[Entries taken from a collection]
= = = = =

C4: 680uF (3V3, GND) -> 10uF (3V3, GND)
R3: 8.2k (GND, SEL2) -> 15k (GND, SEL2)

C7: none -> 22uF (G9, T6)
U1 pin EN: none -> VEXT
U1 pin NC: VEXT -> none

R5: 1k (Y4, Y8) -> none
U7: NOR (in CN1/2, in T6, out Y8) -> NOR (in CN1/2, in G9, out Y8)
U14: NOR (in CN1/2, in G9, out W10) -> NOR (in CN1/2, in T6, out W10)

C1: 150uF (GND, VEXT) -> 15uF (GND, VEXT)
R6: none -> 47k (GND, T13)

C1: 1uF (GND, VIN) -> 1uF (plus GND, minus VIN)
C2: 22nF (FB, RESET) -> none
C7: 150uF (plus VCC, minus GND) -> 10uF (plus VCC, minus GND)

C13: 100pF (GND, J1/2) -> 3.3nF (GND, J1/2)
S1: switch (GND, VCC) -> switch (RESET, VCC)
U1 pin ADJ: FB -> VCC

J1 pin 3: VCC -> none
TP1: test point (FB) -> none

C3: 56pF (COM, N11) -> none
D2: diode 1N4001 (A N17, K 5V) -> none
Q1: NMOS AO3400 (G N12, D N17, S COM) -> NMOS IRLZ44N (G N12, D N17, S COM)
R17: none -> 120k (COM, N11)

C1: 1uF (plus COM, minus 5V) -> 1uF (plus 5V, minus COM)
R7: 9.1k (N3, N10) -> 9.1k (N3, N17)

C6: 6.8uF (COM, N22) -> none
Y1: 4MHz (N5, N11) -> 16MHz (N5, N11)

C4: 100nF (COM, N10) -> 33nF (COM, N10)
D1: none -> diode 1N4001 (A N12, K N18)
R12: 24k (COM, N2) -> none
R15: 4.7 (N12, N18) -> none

= = = = =

### Your instructions:
Restate every line of the data word for word.

### Written answer:
C4: 680uF (3V3, GND) -> 10uF (3V3, GND)
R3: 8.2k (GND, SEL2) -> 15k (GND, SEL2)

C7: none -> 22uF (G9, T6)
U1 pin EN: none -> VEXT
U1 pin NC: VEXT -> none

R5: 1k (Y4, Y8) -> none
U7: NOR (in CN1/2, in T6, out Y8) -> NOR (in CN1/2, in G9, out Y8)
U14: NOR (in CN1/2, in G9, out W10) -> NOR (in CN1/2, in T6, out W10)

C1: 150uF (GND, VEXT) -> 15uF (GND, VEXT)
R6: none -> 47k (GND, T13)

C1: 1uF (GND, VIN) -> 1uF (plus GND, minus VIN)
C2: 22nF (FB, RESET) -> none
C7: 150uF (plus VCC, minus GND) -> 10uF (plus VCC, minus GND)

C13: 100pF (GND, J1/2) -> 3.3nF (GND, J1/2)
S1: switch (GND, VCC) -> switch (RESET, VCC)
U1 pin ADJ: FB -> VCC

J1 pin 3: VCC -> none
TP1: test point (FB) -> none

C3: 56pF (COM, N11) -> none
D2: diode 1N4001 (A N17, K 5V) -> none
Q1: NMOS AO3400 (G N12, D N17, S COM) -> NMOS IRLZ44N (G N12, D N17, S COM)
R17: none -> 120k (COM, N11)

C1: 1uF (plus COM, minus 5V) -> 1uF (plus 5V, minus COM)
R7: 9.1k (N3, N10) -> 9.1k (N3, N17)

C6: 6.8uF (COM, N22) -> none
Y1: 4MHz (N5, N11) -> 16MHz (N5, N11)

C4: 100nF (COM, N10) -> 33nF (COM, N10)
D1: none -> diode 1N4001 (A N12, K N18)
R12: 24k (COM, N2) -> none
R15: 4.7 (N12, N18) -> none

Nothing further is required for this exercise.